> TO-DO ITEM: Every record must be given again word for word; no picture belongs in the copy.

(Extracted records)
"""

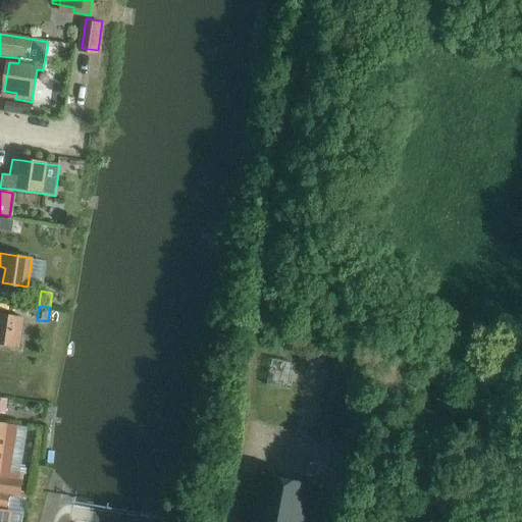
[(0,345),(21,348),(25,319),(0,314),(0,345)]
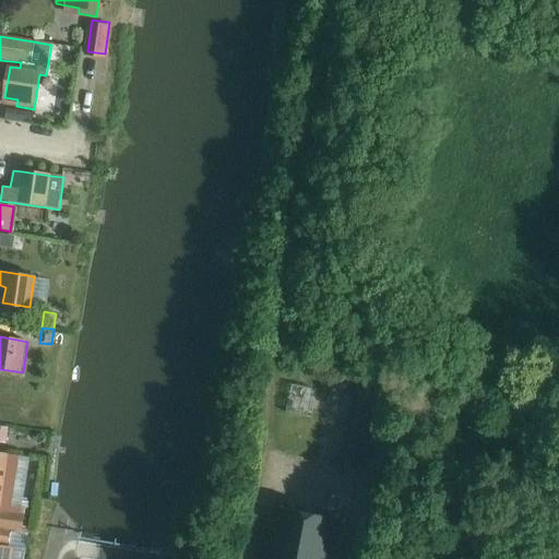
[(357,378),(341,466),(366,471),(383,383),(357,378)]
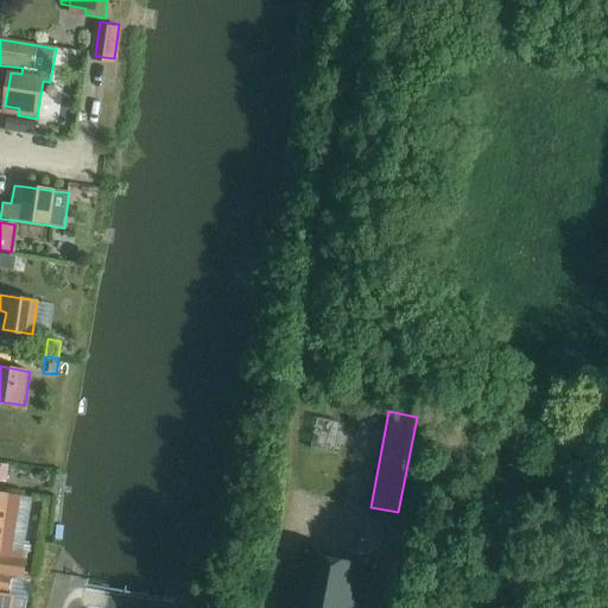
[(0,493),(0,575),(23,578),(25,578),(27,559),(25,559),(23,558),(24,552),(12,551),(20,496),(7,494),(0,493)]
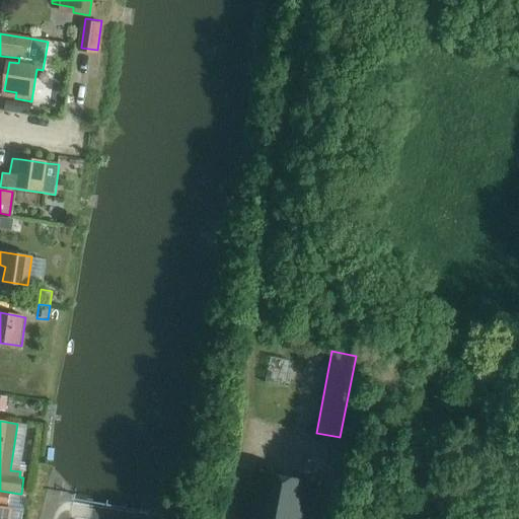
[(311,518),(319,483),(249,468),(239,518),(311,518)]
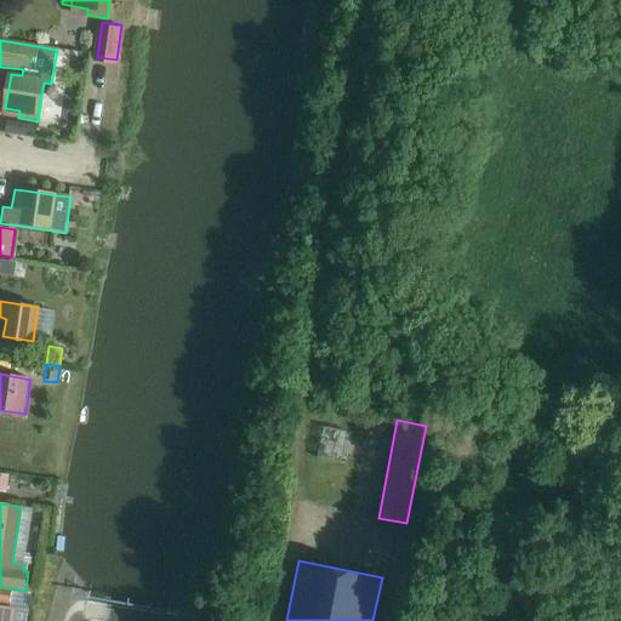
[(0,604),(10,605),(12,591),(0,588),(0,604)]
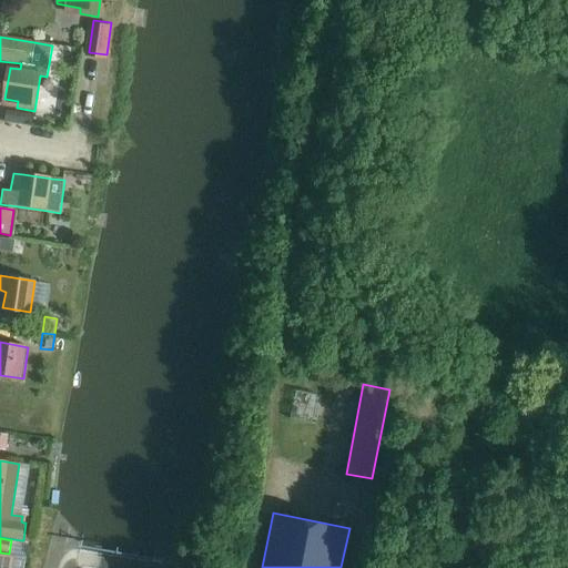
[(0,567),(13,567),(16,558),(0,555),(0,567)]
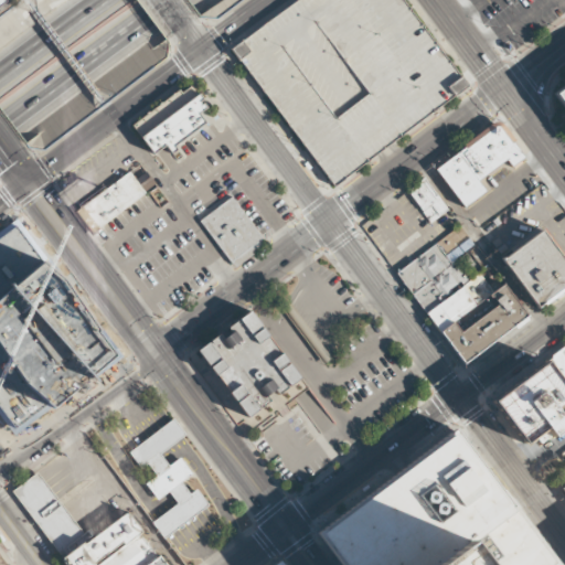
[(298,0),(232,49),(336,187),(469,85),(403,0),(298,0)]
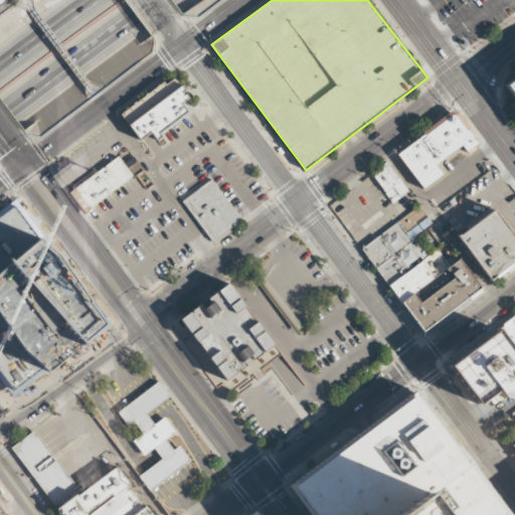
[(188,112),(181,102),(188,97),(173,75),(120,114),(140,142),(153,133),(155,136),(188,112)]
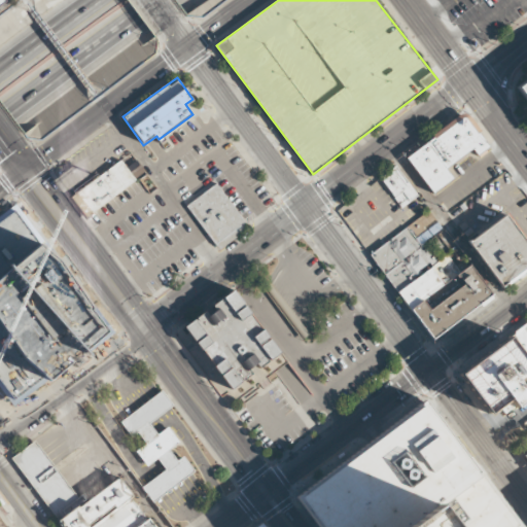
[(526,77),(516,85),(526,101),(526,77)]
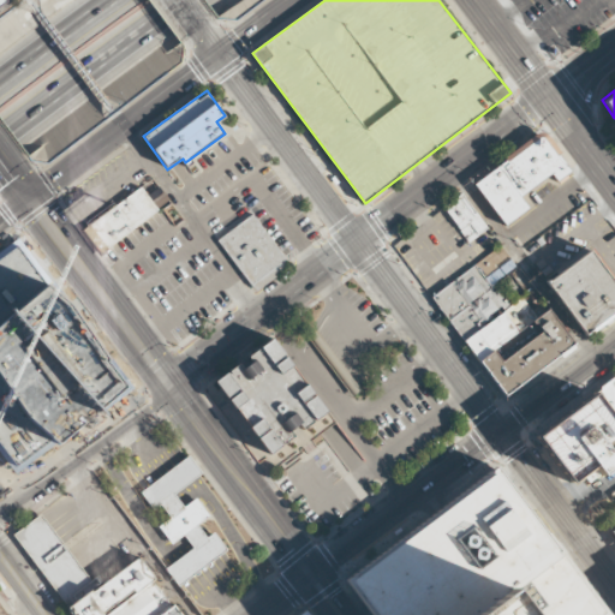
[(473,181),(503,226),(529,208),(520,197),(551,174),(556,181),(571,171),(544,132),(473,181)]
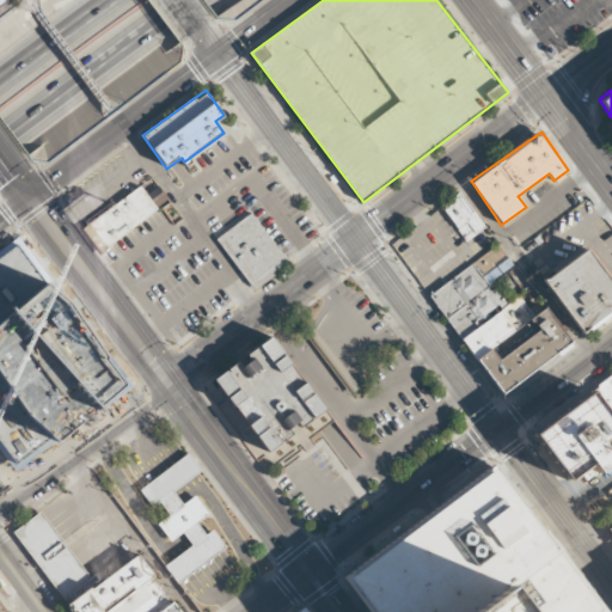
[(81,225),(99,250),(170,202),(159,187),(147,195),(140,185),(81,225)]
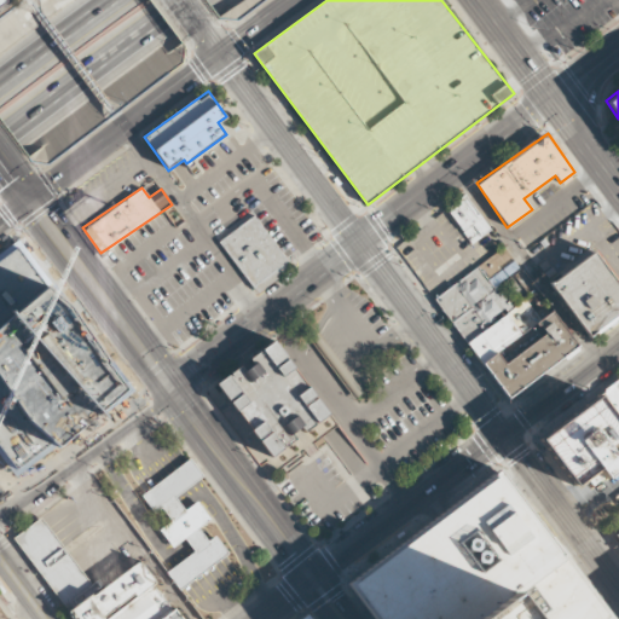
[(469,244),(489,233),(468,195),(447,206),(469,244)]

"""

> RESULT BELOW:
[(0,345),(21,348),(25,319),(0,314),(0,345)]
[(357,378),(341,466),(366,471),(383,383),(357,378)]
[(0,493),(0,575),(23,578),(25,578),(27,559),(25,559),(23,558),(24,552),(12,551),(20,496),(7,494),(0,493)]
[(311,518),(319,483),(249,468),(239,518),(311,518)]
[(0,604),(10,605),(12,591),(0,588),(0,604)]
[(0,567),(13,567),(16,558),(0,555),(0,567)]
[(298,0),(232,49),(336,187),(469,85),(403,0),(298,0)]
[(188,112),(181,102),(188,97),(173,75),(120,114),(140,142),(153,133),(155,136),(188,112)]
[(526,77),(516,85),(526,101),(526,77)]
[(473,181),(503,226),(529,208),(520,197),(551,174),(556,181),(571,171),(544,132),(473,181)]
[(81,225),(99,250),(170,202),(159,187),(147,195),(140,185),(81,225)]
[(469,244),(489,233),(468,195),(447,206),(469,244)]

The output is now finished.